Top of DATA

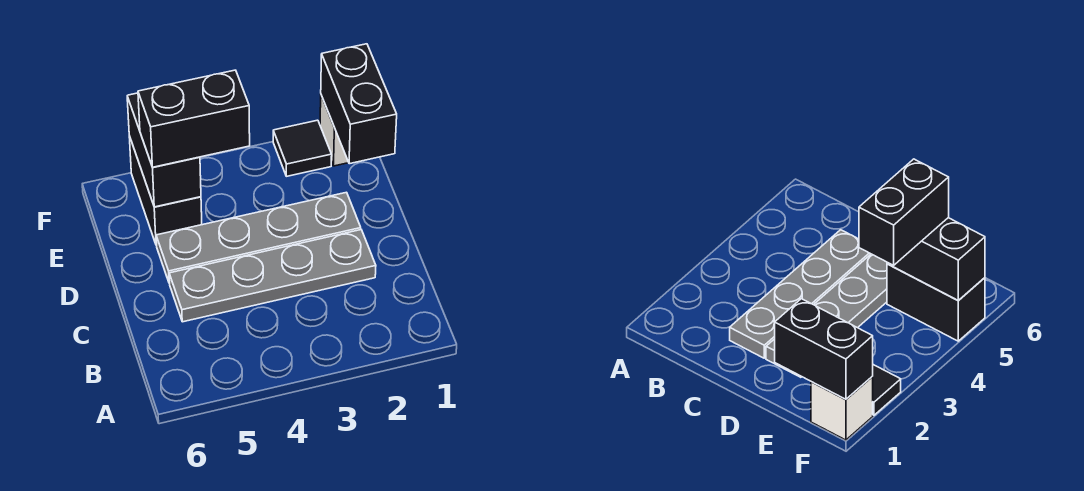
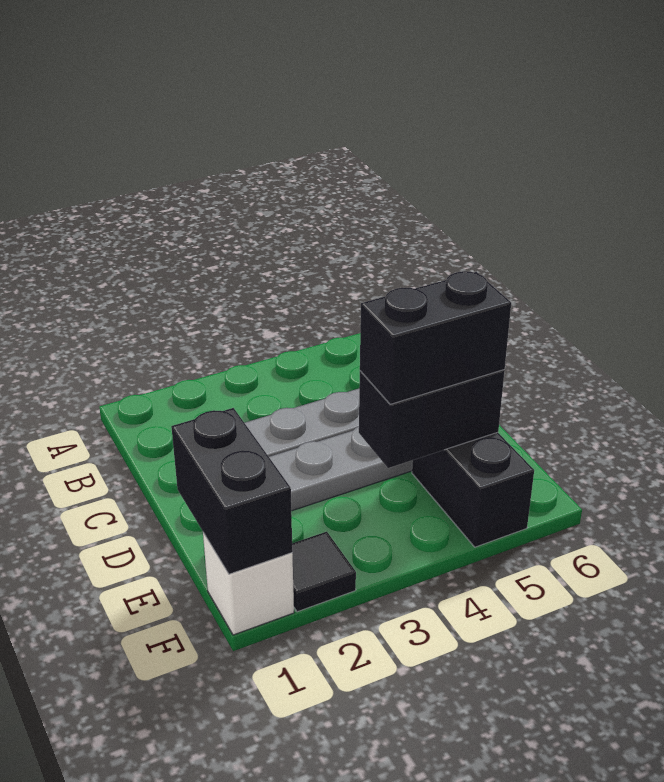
black brick E5:F5 level 2 -> black brick E4:E5 level 2

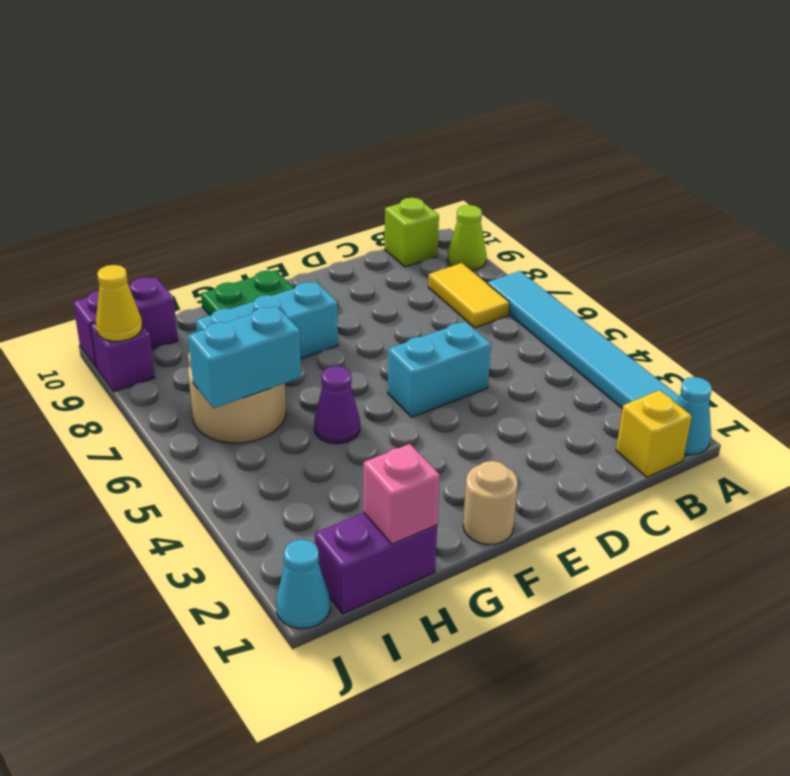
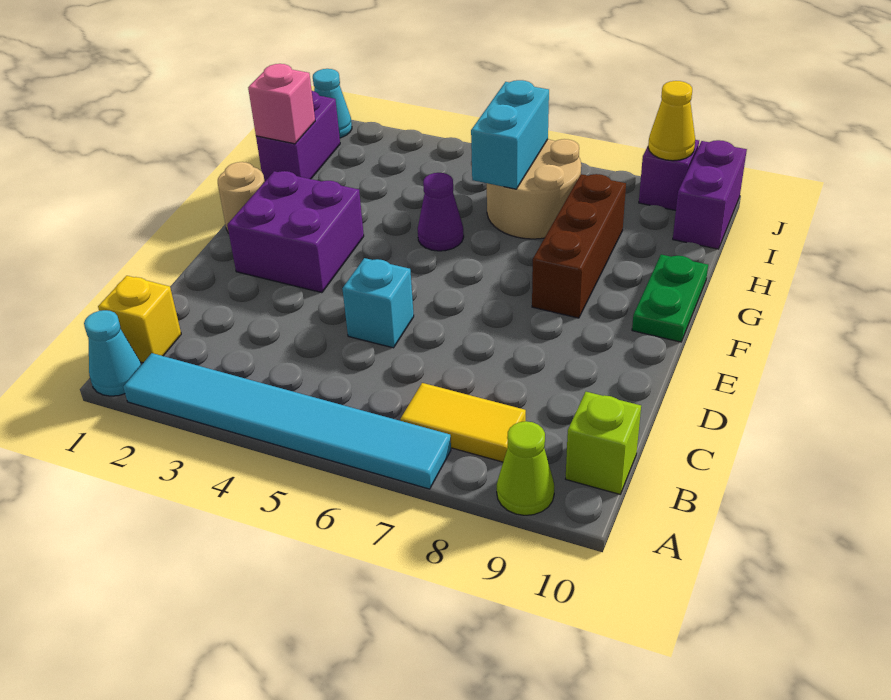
cyan brick D5:E5 level 1 -> cyan brick D5 level 1
none -> purple brick E2:F3 level 1
cyan brick F8:H8 level 1 -> brown brick F8:H8 level 1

Bottom of DATA

- [WORK TO COMPLETE]: From the data above, show each line that contains "cyan".

- [EXPECTED ANSWER]:
cyan brick D5:E5 level 1 -> cyan brick D5 level 1
cyan brick F8:H8 level 1 -> brown brick F8:H8 level 1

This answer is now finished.